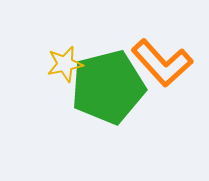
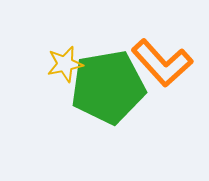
green pentagon: rotated 4 degrees clockwise
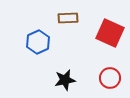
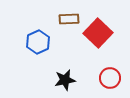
brown rectangle: moved 1 px right, 1 px down
red square: moved 12 px left; rotated 20 degrees clockwise
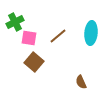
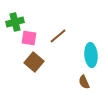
green cross: rotated 12 degrees clockwise
cyan ellipse: moved 22 px down; rotated 10 degrees counterclockwise
brown semicircle: moved 3 px right
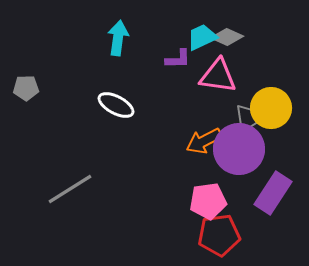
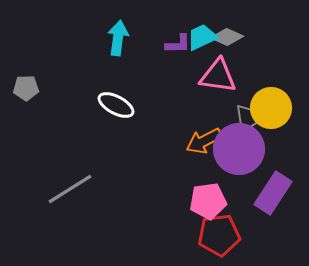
purple L-shape: moved 15 px up
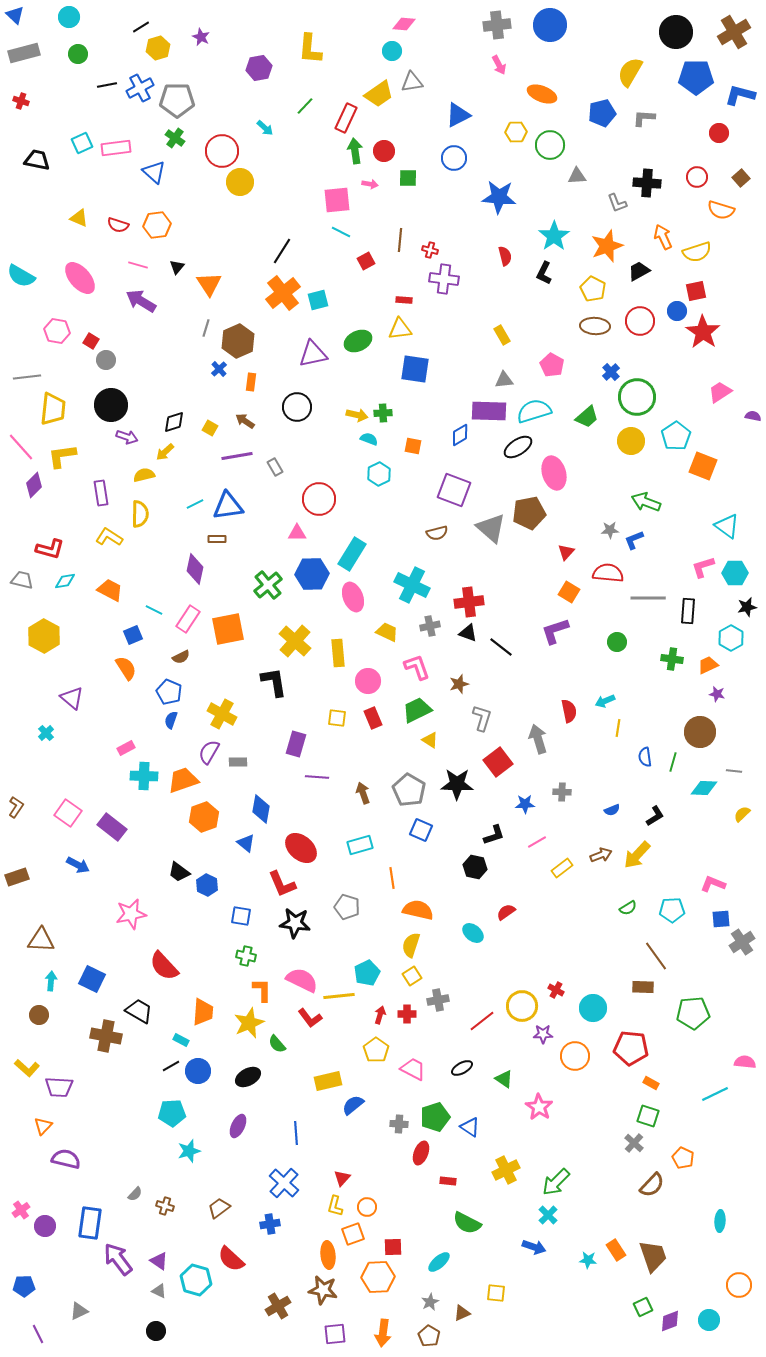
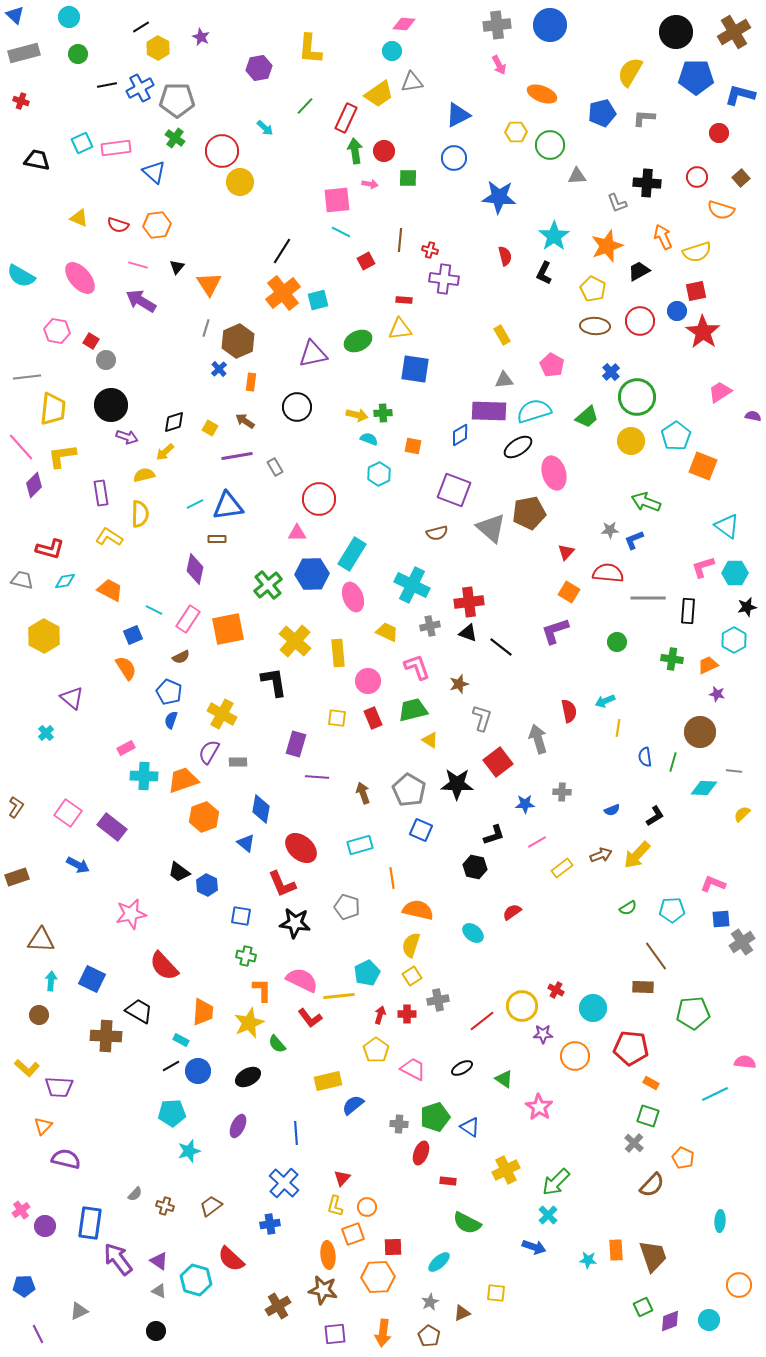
yellow hexagon at (158, 48): rotated 15 degrees counterclockwise
cyan hexagon at (731, 638): moved 3 px right, 2 px down
green trapezoid at (417, 710): moved 4 px left; rotated 12 degrees clockwise
red semicircle at (506, 912): moved 6 px right
brown cross at (106, 1036): rotated 8 degrees counterclockwise
brown trapezoid at (219, 1208): moved 8 px left, 2 px up
orange rectangle at (616, 1250): rotated 30 degrees clockwise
+ + + + + + +
YOUR OBJECTIVE
Beginning with the line holding "green cross: rotated 12 degrees clockwise" in the material above, restate word for word each line through the line holding "brown cross at", and exclude pictures.

ANSWER SECTION
green cross: rotated 12 degrees clockwise
cyan ellipse: moved 22 px down; rotated 10 degrees counterclockwise
brown semicircle: moved 3 px right
purple L-shape: moved 15 px up
yellow hexagon at (158, 48): rotated 15 degrees counterclockwise
cyan hexagon at (731, 638): moved 3 px right, 2 px down
green trapezoid at (417, 710): moved 4 px left; rotated 12 degrees clockwise
red semicircle at (506, 912): moved 6 px right
brown cross at (106, 1036): rotated 8 degrees counterclockwise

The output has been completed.